— Data section —
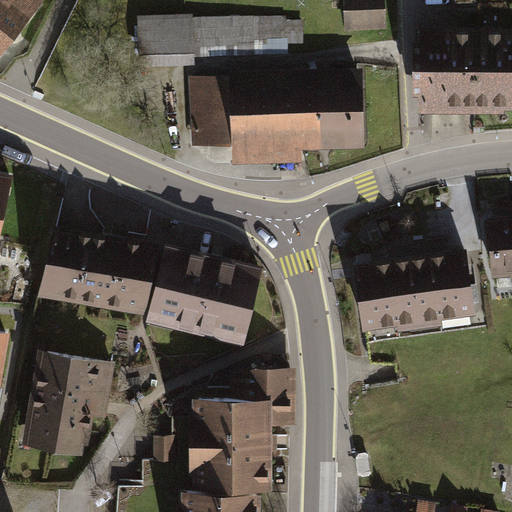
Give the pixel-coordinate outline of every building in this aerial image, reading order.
[(0,0),(0,50),(37,0),(0,0)] [(382,0),(349,0),(351,27),(384,25),(382,0)] [(288,40),(288,21),(287,15),(193,18),(193,22),(194,50),(194,56),(288,54),(288,40)] [(302,21),(288,21),(288,40),(302,40),(302,21)] [(193,22),(141,24),(142,52),(194,50),(193,22)] [(511,33),(473,34),(423,34),(424,100),(468,100),(511,99),(511,33)] [(360,139),(358,72),(195,76),(197,143),(360,139)] [(0,164),(0,224),(12,167),(0,164)] [(511,218),(490,220),(494,272),(511,270),(511,218)] [(157,244),(55,226),(44,288),(146,306),(157,244)] [(262,268),(166,245),(149,313),(245,336),(262,268)] [(467,251),(358,266),(365,321),(474,307),(467,251)] [(0,382),(9,324),(0,322),(0,382)] [(118,354),(40,342),(26,433),(83,442),(88,404),(110,407),(118,354)] [(246,398),(197,398),(196,484),(267,484),(268,441),(268,418),(292,418),(293,365),(271,365),(246,365),(246,398)] [(255,511),(256,490),(187,489),(186,511),(255,511)]
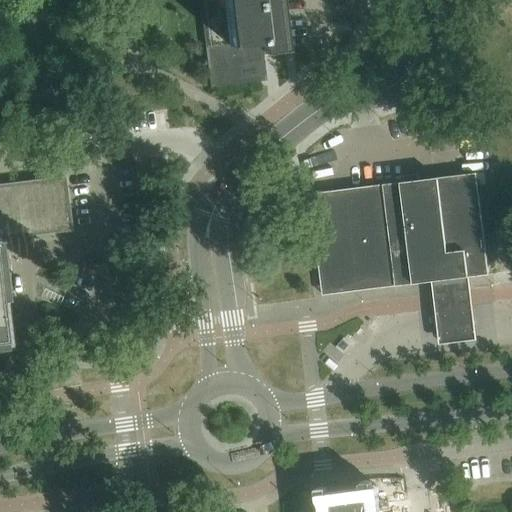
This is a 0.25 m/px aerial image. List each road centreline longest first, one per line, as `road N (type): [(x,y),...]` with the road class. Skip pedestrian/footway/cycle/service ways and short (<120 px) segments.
road 1 (unclassified): [(205,231),(235,182),(286,137),(321,110),(399,80),(423,40),(421,0)]
road 2 (tertiary): [(511,372),(267,406)]
road 3 (tertiary): [(269,437),(511,413)]
road 4 (tertiary): [(0,477),(194,443)]
road 5 (tertiary): [(190,414),(0,447)]
road 6 (unclassified): [(240,384),(222,252),(205,231)]
road 7 (unclassified): [(205,231),(199,252),(210,388)]
road 8 (residential): [(418,511),(411,455),(511,442)]
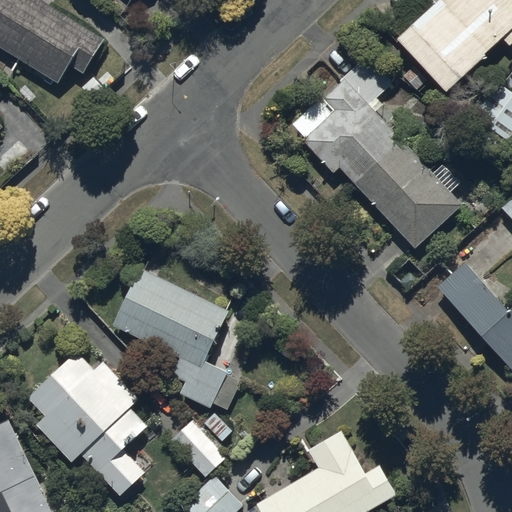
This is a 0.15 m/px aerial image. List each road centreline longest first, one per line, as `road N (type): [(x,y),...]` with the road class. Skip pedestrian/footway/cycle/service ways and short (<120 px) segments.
road 1 (residential): [(170,125),(405,366),(466,446),(500,511)]
road 2 (residential): [(0,262),(170,125)]
road 3 (residential): [(170,125),(299,0)]
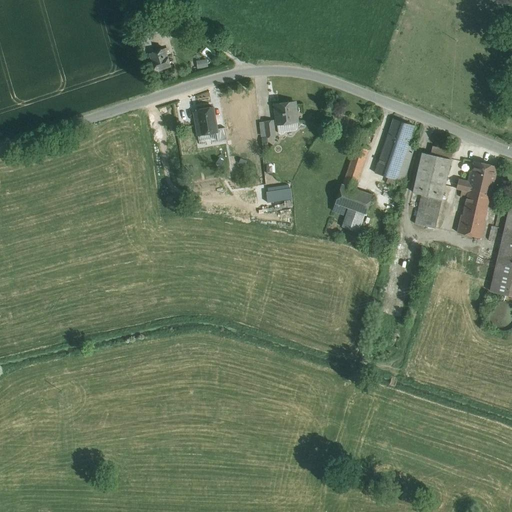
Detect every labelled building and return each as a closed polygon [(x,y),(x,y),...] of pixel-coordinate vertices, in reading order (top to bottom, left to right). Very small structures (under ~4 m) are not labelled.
[(152,29),(143,32),(145,37),(154,35),(152,29)] [(150,39),(140,42),(142,48),(151,45),(150,39)] [(164,48),(150,53),(152,60),(152,61),(155,71),(171,66),(168,56),(167,56),(164,48)] [(295,102),(275,104),(278,132),(281,134),(283,134),(285,132),(296,130),(298,127),(295,102)] [(213,107),(197,110),(198,119),(195,120),(199,140),(208,138),(209,143),(218,141),(217,132),(218,132),(217,129),(213,107)] [(415,126),(394,119),(384,148),(405,155),(408,145),(415,126)] [(273,121),(265,122),(267,137),(275,136),(273,121)] [(225,127),(217,129),(218,132),(217,132),(218,141),(227,139),(225,127)] [(267,137),(262,138),(263,150),(268,149),(271,144),(271,142),(267,137)] [(357,143),(343,184),(356,189),(369,148),(357,143)] [(405,155),(384,148),(375,173),(404,182),(414,147),(408,145),(405,155)] [(451,159),(422,153),(413,192),(422,194),(442,199),(451,159)] [(497,166),(475,161),(471,182),(469,189),(490,193),(497,166)] [(471,182),(459,179),(456,188),(469,191),(469,189),(471,182)] [(343,184),(342,184),(335,203),(345,207),(365,213),(366,214),(373,195),(356,189),(343,184)] [(291,189),(267,192),(268,201),(292,198),(291,189)] [(490,193),(469,189),(469,191),(463,215),(461,215),(457,232),(482,238),(486,221),(484,220),(490,193)] [(442,199),(422,194),(415,223),(435,228),(442,199)] [(511,200),(511,201),(490,291),(511,295),(511,200)] [(345,207),(335,203),(332,210),(344,214),(346,207),(345,207)] [(365,213),(349,208),(342,227),(358,232),(365,213)] [(497,227),(491,226),(488,239),(494,240),(497,227)] [(511,303),(509,302),(503,301),(497,302),(493,305),(489,310),(488,316),(489,322),(493,327),(498,330),(503,331),(509,330),(511,327),(511,303)]
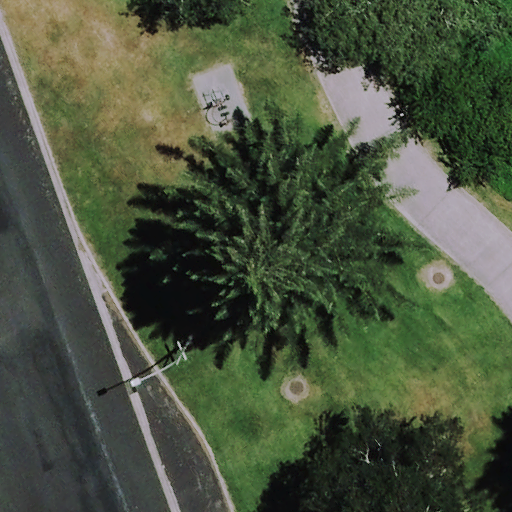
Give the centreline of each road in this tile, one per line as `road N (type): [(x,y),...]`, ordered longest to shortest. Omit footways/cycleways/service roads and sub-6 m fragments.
road 1 (residential): [(0,256),(50,394)]
road 2 (residential): [(50,394),(93,511)]
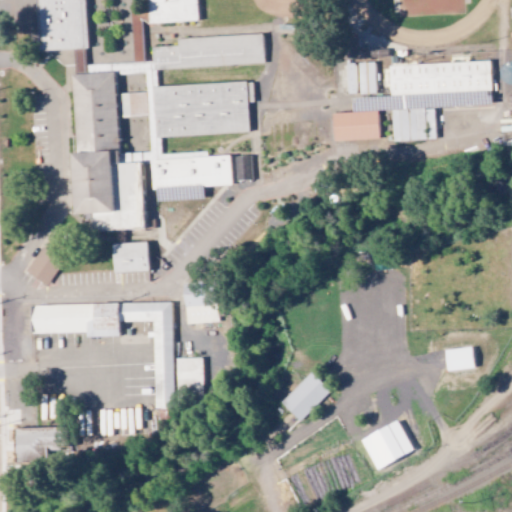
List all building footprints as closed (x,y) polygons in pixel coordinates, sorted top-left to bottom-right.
[(36,0),(38,51),(73,50),(74,73),(84,72),(83,50),(86,49),(84,0),(36,0)] [(143,0),(145,22),(198,20),(197,0),(143,0)] [(151,70),(264,64),(263,34),(176,38),(177,46),(150,47),(151,70)] [(435,140),(434,108),(491,106),(490,62),(388,65),(389,97),(351,98),(352,112),(391,110),(392,141),(435,140)] [(343,87),(346,87),(347,94),(356,93),(354,64),(342,65),(343,87)] [(511,65),(501,68),(505,86),(511,84),(511,65)] [(151,201),(203,200),(202,187),(230,186),(229,153),(159,155),(158,136),(248,134),(247,103),(252,103),(252,83),(151,86),(151,79),(145,79),(145,93),(114,94),(114,73),(70,74),(74,216),(93,215),(93,232),(143,230),(141,158),(141,153),(118,154),(117,117),(147,117),(149,153),(150,153),(151,201)] [(333,141),(378,139),(377,112),(332,114),(333,141)] [(235,181),(251,181),(250,156),(234,157),(235,181)] [(111,244),(112,273),(147,272),(146,243),(111,244)] [(46,287),(63,262),(42,248),(24,272),(46,287)] [(217,323),(215,282),(182,283),(184,324),(217,323)] [(36,307),(176,304),(179,424),(163,424),(163,410),(160,411),(157,323),(125,324),(125,338),(92,339),(92,334),(37,336),(36,307)] [(202,394),(201,358),(175,359),(176,395),(202,394)] [(329,391),(310,373),(280,404),(299,422),(329,391)] [(22,429),(78,427),(79,448),(57,449),(57,465),(23,466),(22,429)]
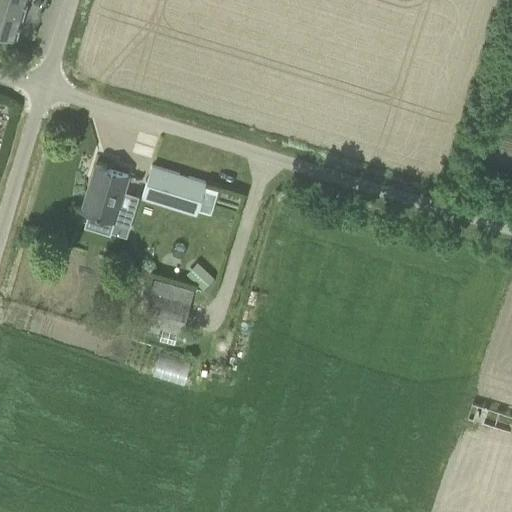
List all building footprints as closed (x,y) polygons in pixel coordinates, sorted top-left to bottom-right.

— Given instruction —
Format the listing lines from the line with "This is a 0.25" to the line with "road 8 (residential): [(418,511),(411,455),(511,442)]" as a JSON list of strings, one string per line, leaving out any blank lines.

— Result for this exercise —
[
  "This is a 0.25 m/px aerial image. List each road centreline longest first, one per line, as `road N (type): [(x,y),...]` with the road class. Skip pedestrian/footway/cycle/service ways and short (<120 px) segments.",
  "road 1 (unclassified): [(205,231),(235,182),(286,137),(321,110),(399,80),(423,40),(421,0)]",
  "road 2 (tertiary): [(511,372),(267,406)]",
  "road 3 (tertiary): [(269,437),(511,413)]",
  "road 4 (tertiary): [(0,477),(194,443)]",
  "road 5 (tertiary): [(190,414),(0,447)]",
  "road 6 (unclassified): [(240,384),(222,252),(205,231)]",
  "road 7 (unclassified): [(205,231),(199,252),(210,388)]",
  "road 8 (residential): [(418,511),(411,455),(511,442)]"
]